▸ **WORK ORDER**
The output should match, line for line, the records from the line containing "grey brick D1" through the line containing "yellow brick A2 level 2 -> tan", with every picture left out.

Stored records
══════════
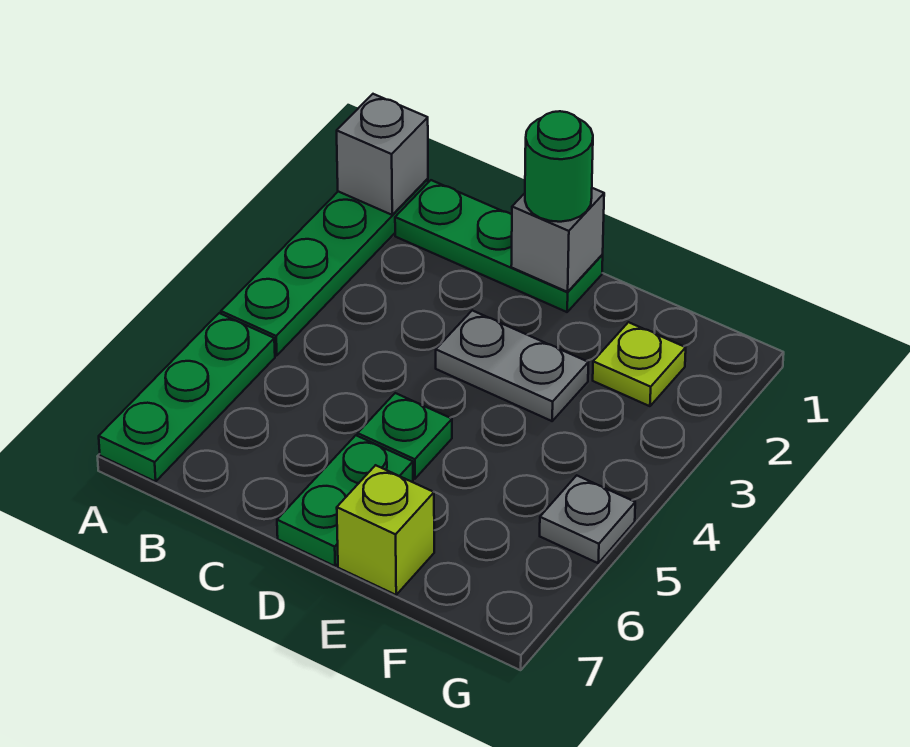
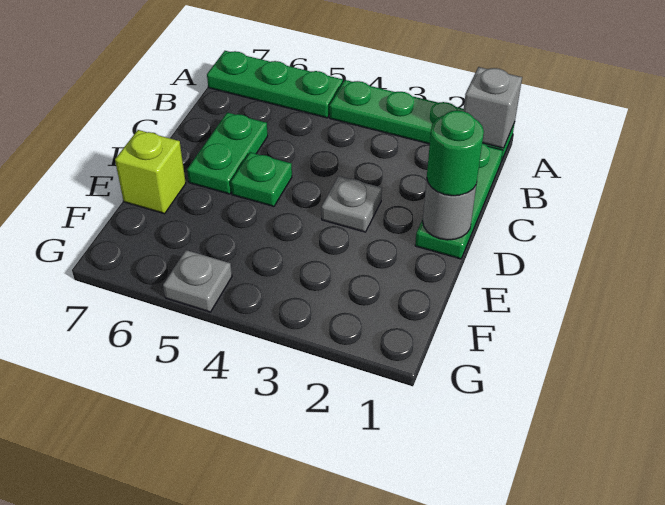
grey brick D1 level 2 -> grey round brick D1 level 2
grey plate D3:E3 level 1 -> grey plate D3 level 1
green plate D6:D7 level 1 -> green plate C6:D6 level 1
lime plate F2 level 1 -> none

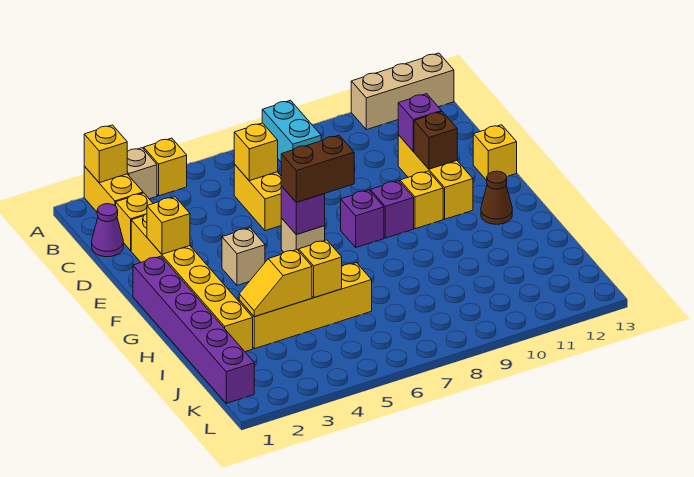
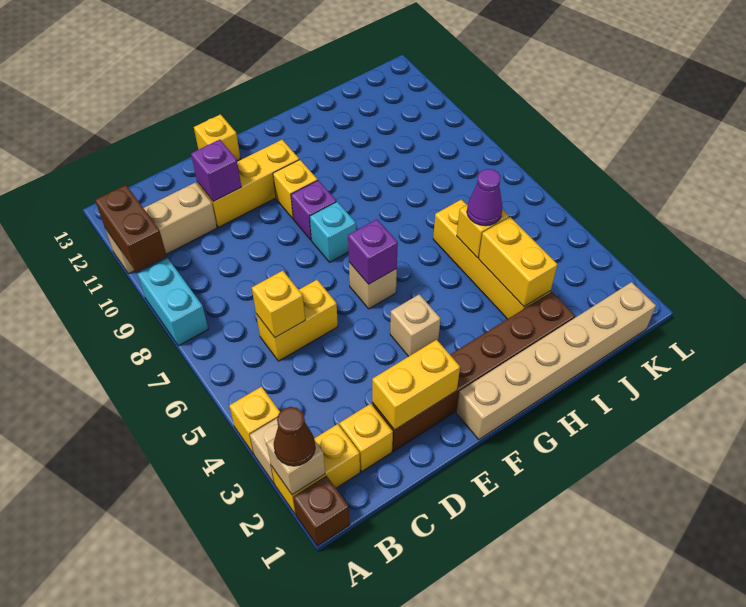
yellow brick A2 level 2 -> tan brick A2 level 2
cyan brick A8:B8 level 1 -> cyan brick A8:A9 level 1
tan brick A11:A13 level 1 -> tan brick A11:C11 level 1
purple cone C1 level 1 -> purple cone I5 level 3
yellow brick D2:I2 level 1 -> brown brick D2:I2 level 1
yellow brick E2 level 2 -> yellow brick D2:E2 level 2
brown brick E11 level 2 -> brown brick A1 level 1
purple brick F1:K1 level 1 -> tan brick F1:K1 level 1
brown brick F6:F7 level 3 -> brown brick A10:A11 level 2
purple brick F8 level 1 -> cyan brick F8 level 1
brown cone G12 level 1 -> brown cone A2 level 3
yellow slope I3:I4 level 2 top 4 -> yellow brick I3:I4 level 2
══════════
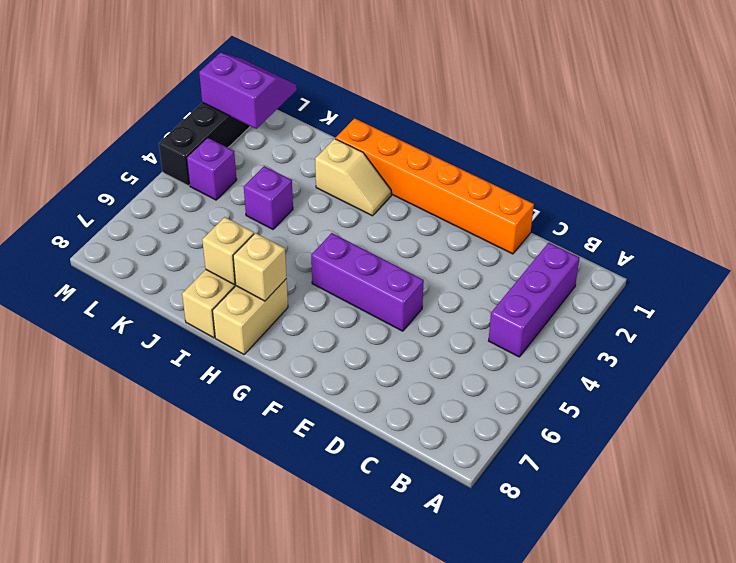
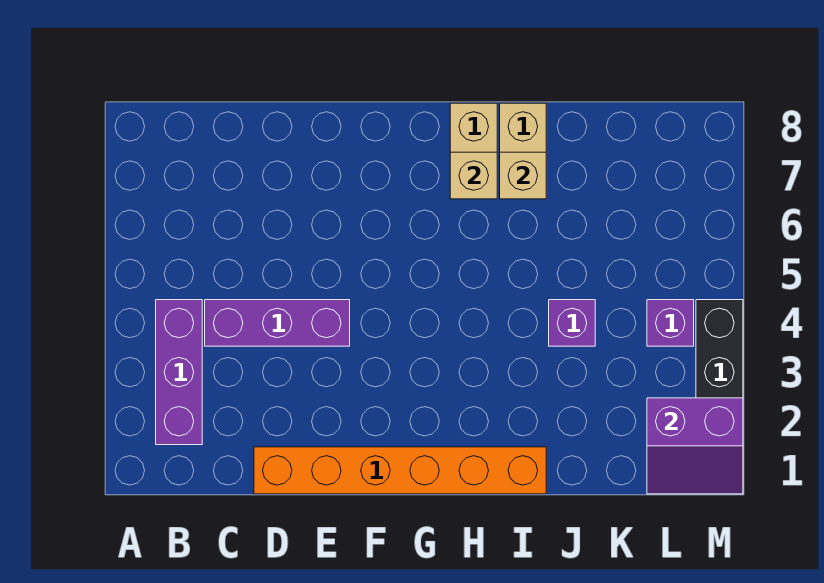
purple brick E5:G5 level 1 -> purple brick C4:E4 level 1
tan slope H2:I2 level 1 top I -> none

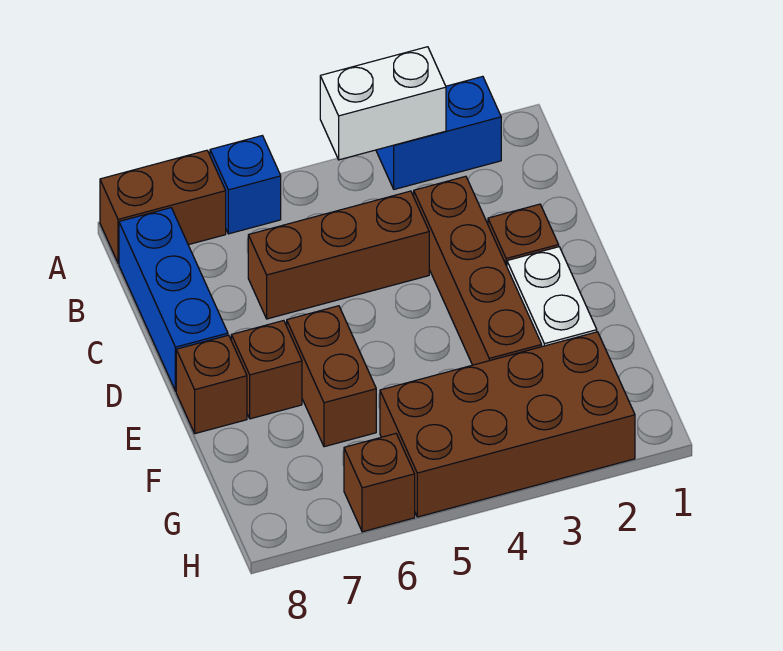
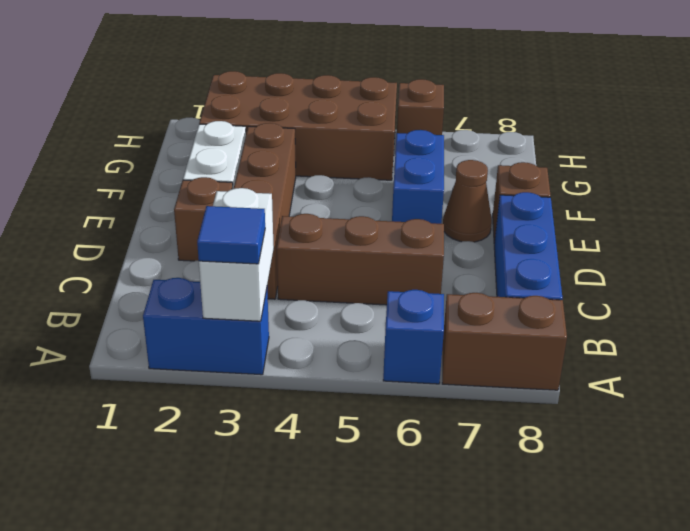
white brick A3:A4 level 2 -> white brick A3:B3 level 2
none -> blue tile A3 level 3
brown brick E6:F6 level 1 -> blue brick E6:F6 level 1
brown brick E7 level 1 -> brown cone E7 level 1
══════════
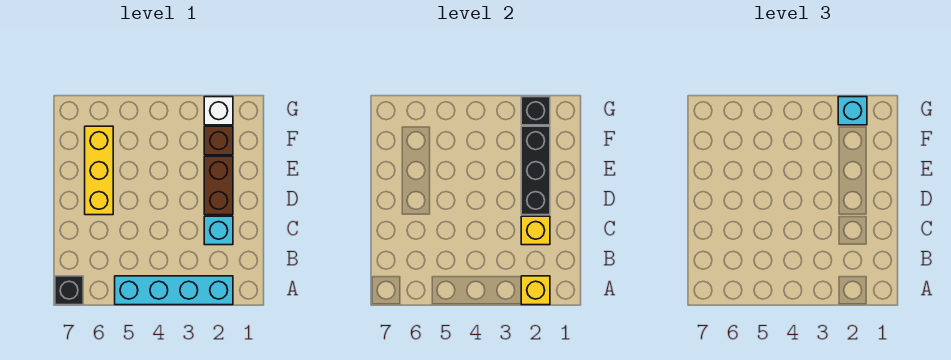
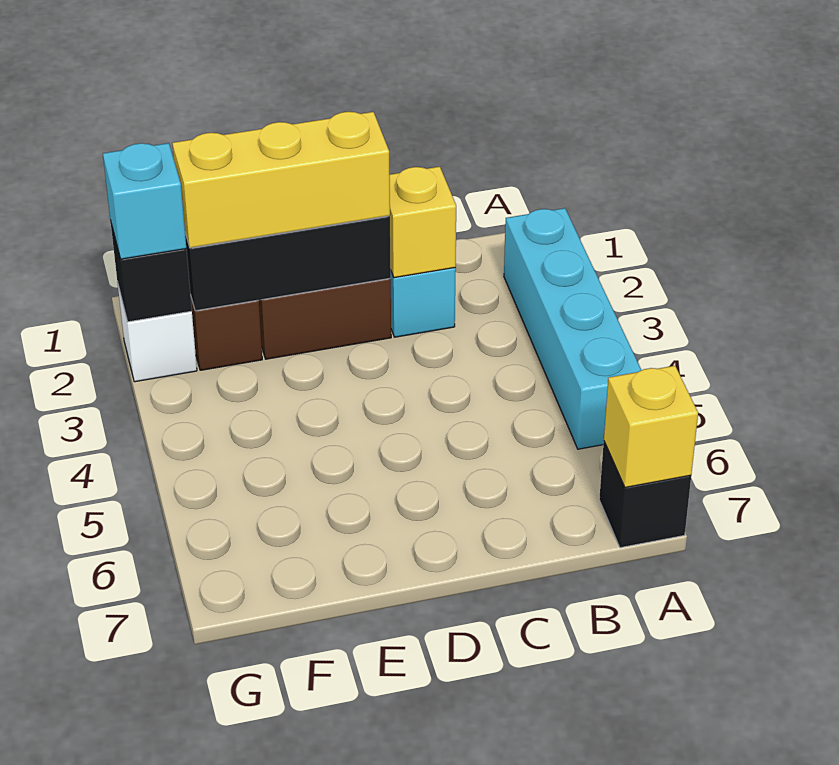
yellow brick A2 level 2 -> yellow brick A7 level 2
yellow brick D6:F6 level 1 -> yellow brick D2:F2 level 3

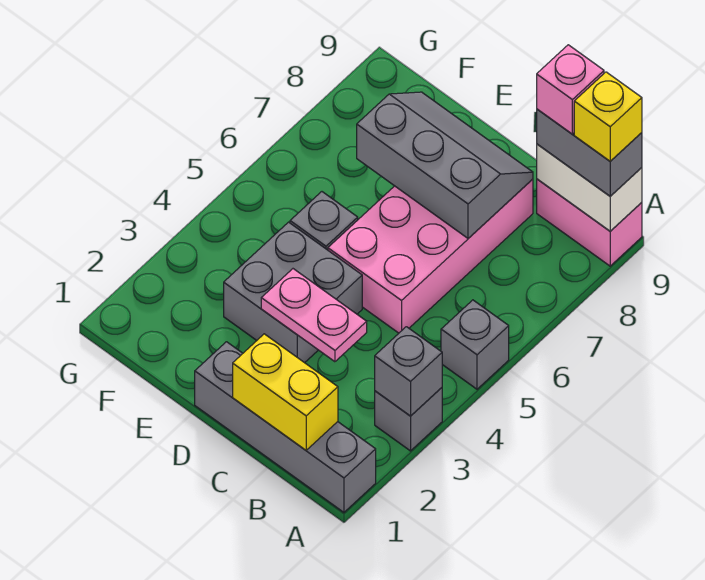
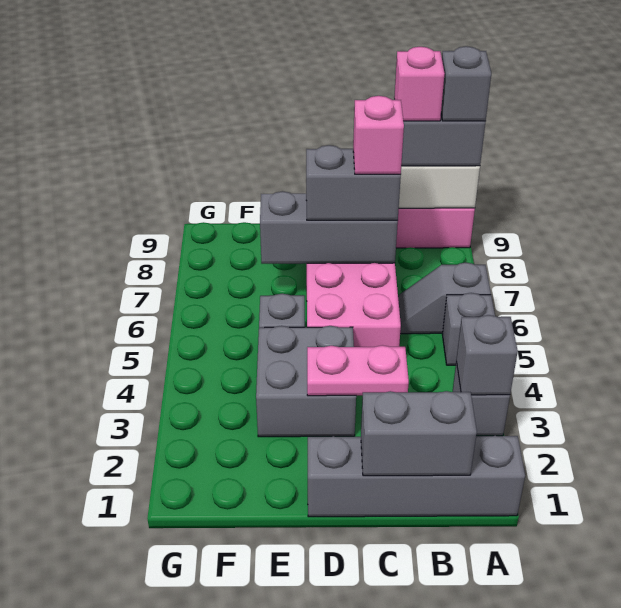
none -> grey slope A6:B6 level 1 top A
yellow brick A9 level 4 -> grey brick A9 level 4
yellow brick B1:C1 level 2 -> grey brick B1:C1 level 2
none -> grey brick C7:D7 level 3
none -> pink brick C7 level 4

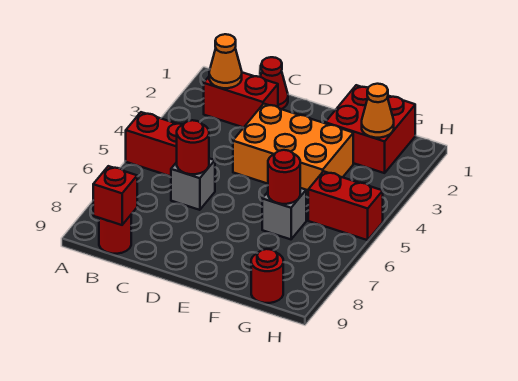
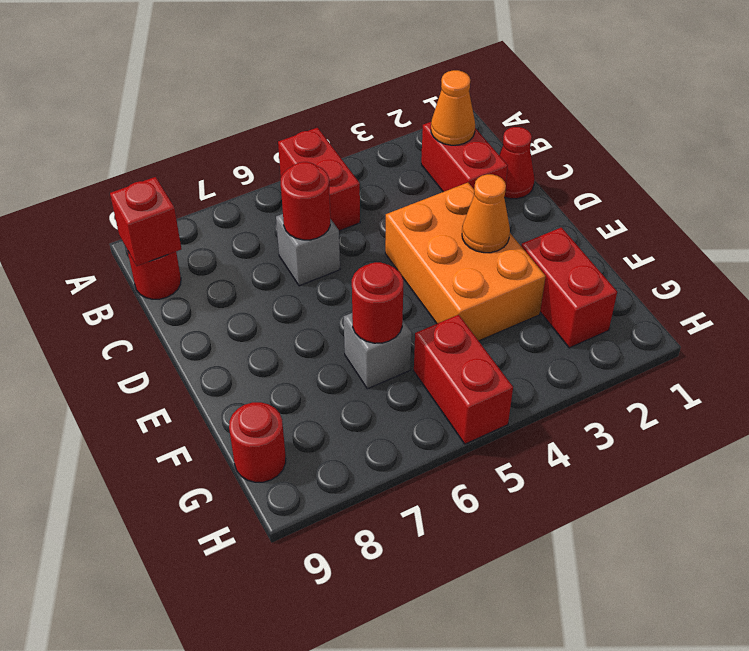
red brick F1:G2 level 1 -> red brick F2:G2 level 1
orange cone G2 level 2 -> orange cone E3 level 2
══════════
▸ **OUTPUT FOR THIS TASK**
grey brick D1 level 2 -> grey round brick D1 level 2
grey plate D3:E3 level 1 -> grey plate D3 level 1
green plate D6:D7 level 1 -> green plate C6:D6 level 1
lime plate F2 level 1 -> none

yellow brick A2 level 2 -> tan brick A2 level 2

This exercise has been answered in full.